(Saved data entries)
----------------------------------------
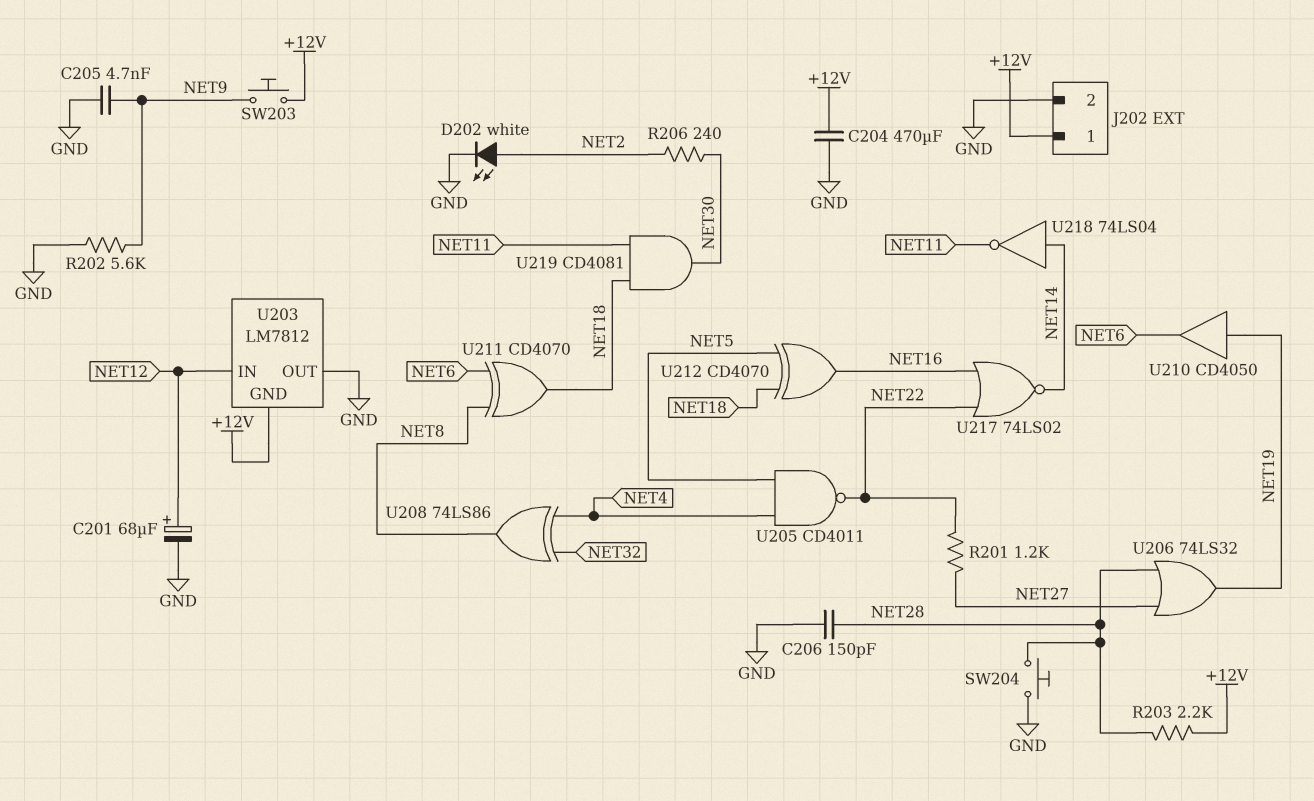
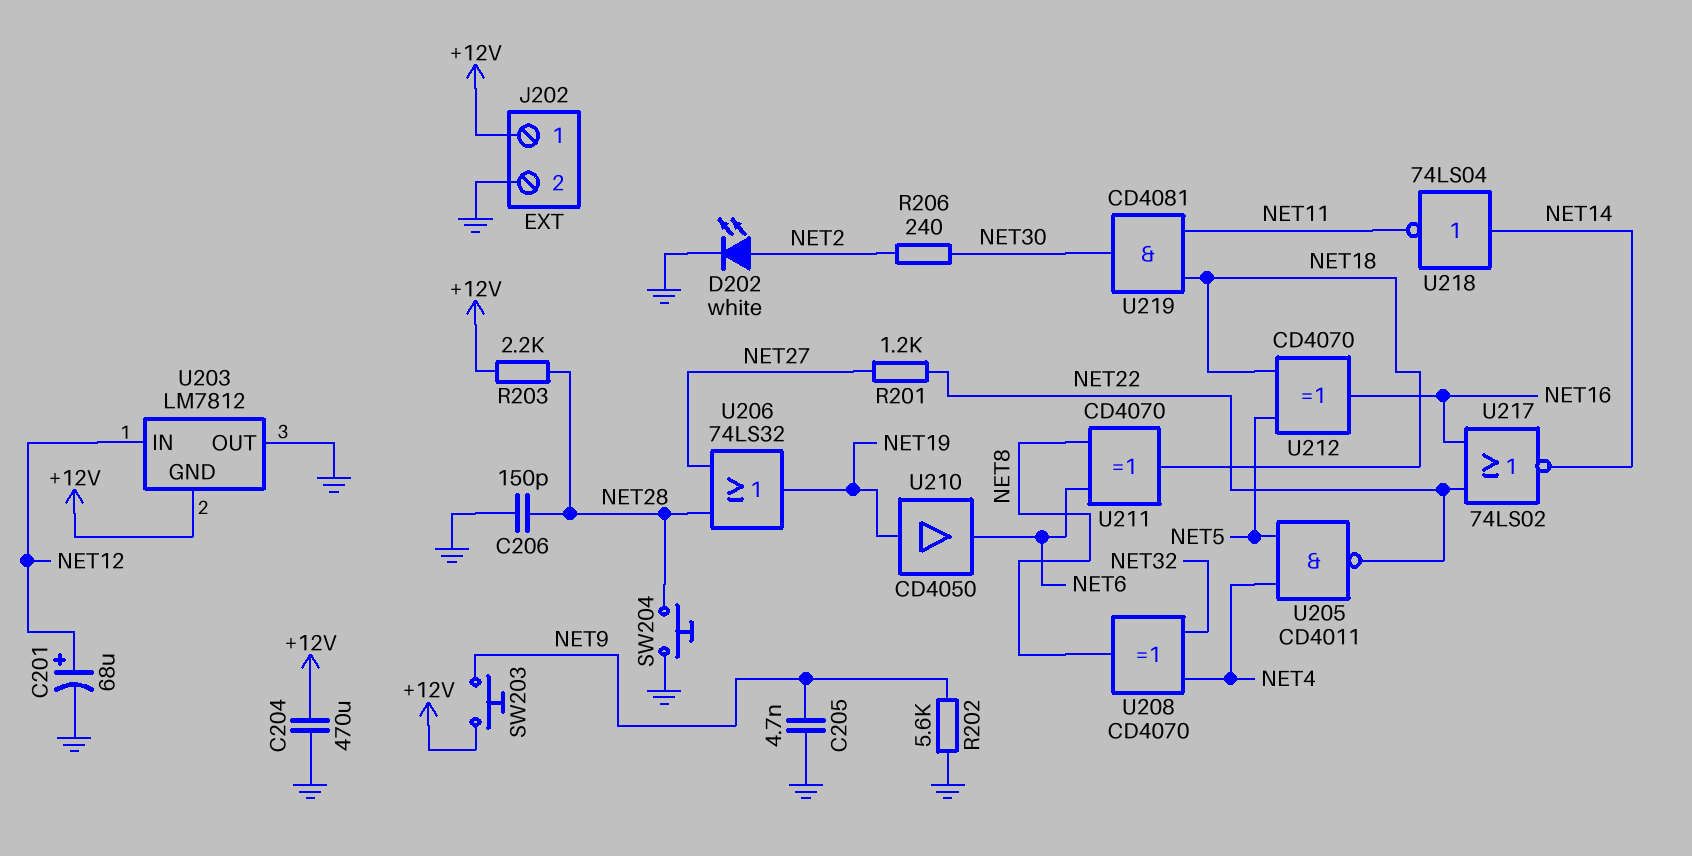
U208: XOR 74LS86 (in NET4, in NET32, out NET8) -> XOR CD4070 (in NET4, in NET32, out NET8)

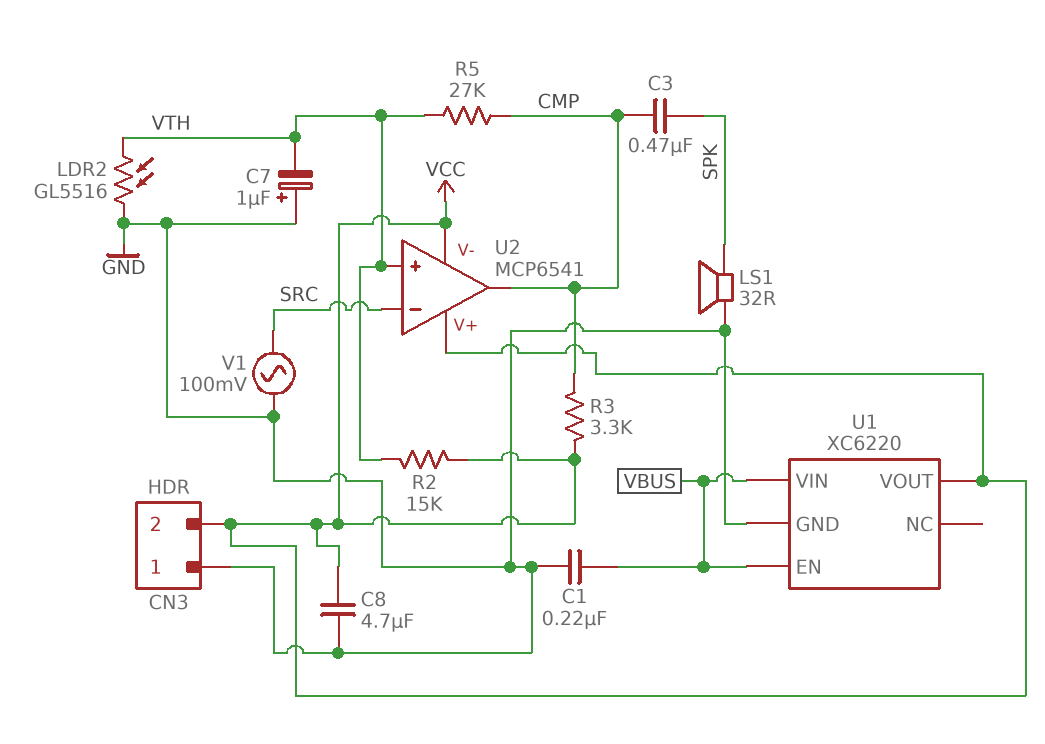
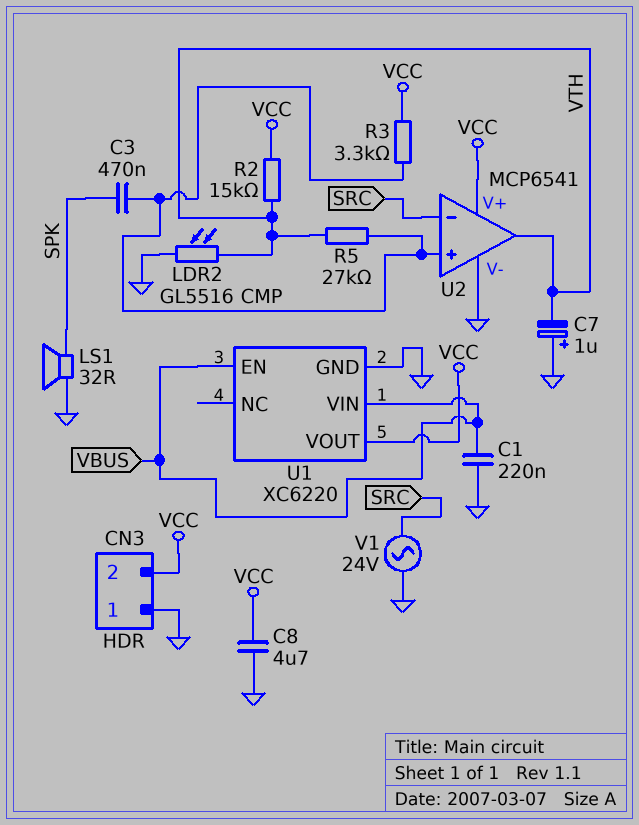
U2 pin V-: VCC -> GND
U2 pin in+: VTH -> CMP
U2 pin out: CMP -> VTH
V1: AC 100mV (GND, SRC) -> AC 24V (GND, SRC)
----------------------------------------
* EXERCISE OBJECTIVE *
Give every entry above again, exactly, and keep all pictures out of it.

* EXPECTED OUTPUT *
U208: XOR 74LS86 (in NET4, in NET32, out NET8) -> XOR CD4070 (in NET4, in NET32, out NET8)

U2 pin V-: VCC -> GND
U2 pin in+: VTH -> CMP
U2 pin out: CMP -> VTH
V1: AC 100mV (GND, SRC) -> AC 24V (GND, SRC)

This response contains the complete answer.